Below are some entries; state how many of their lines contain the word "left", with nothing else in the reply.

§ **EXERCISE INPUTS**:
-=-=-

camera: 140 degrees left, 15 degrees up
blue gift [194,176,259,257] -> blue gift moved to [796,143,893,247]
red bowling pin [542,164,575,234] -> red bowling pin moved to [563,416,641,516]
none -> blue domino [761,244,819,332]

-=-=-

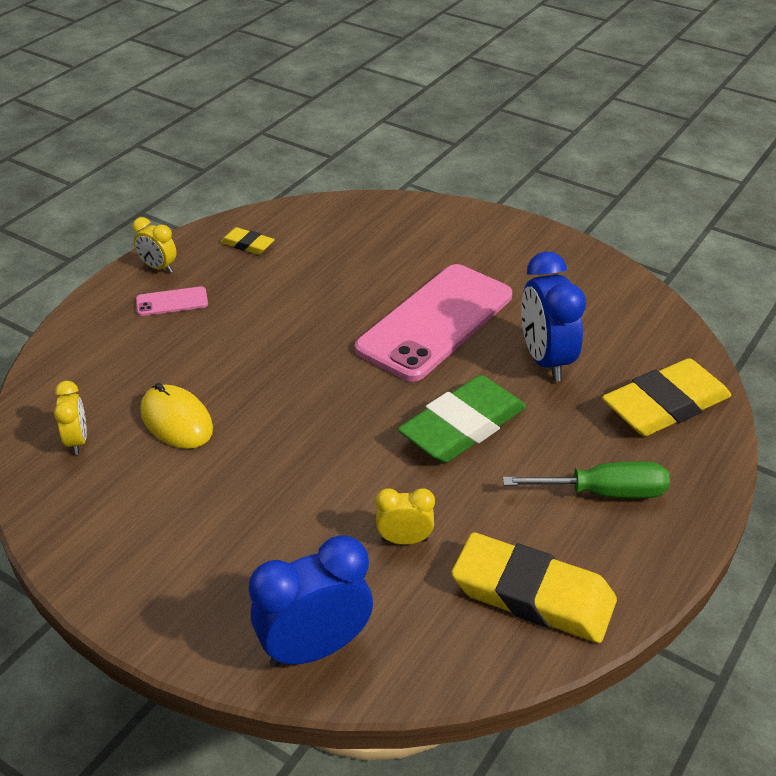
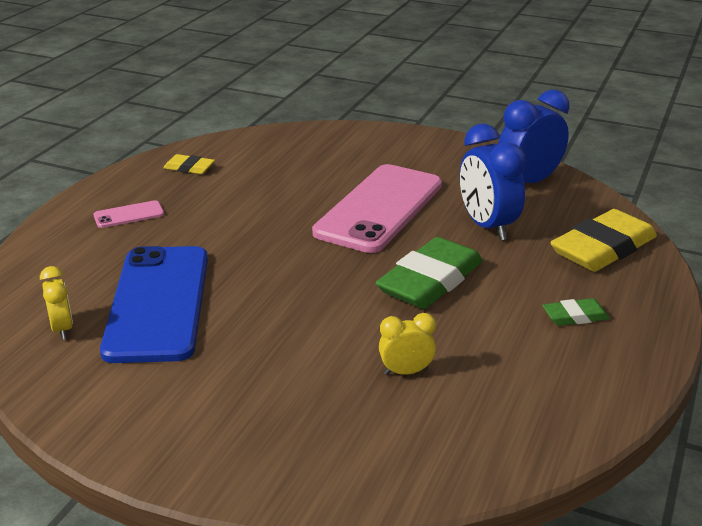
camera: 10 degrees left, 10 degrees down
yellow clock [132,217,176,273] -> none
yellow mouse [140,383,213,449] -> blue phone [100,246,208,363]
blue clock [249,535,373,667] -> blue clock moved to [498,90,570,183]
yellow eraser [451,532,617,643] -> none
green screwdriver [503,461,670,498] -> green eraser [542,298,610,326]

-=-=-

§ **EXERCISE SOLUTION**: 2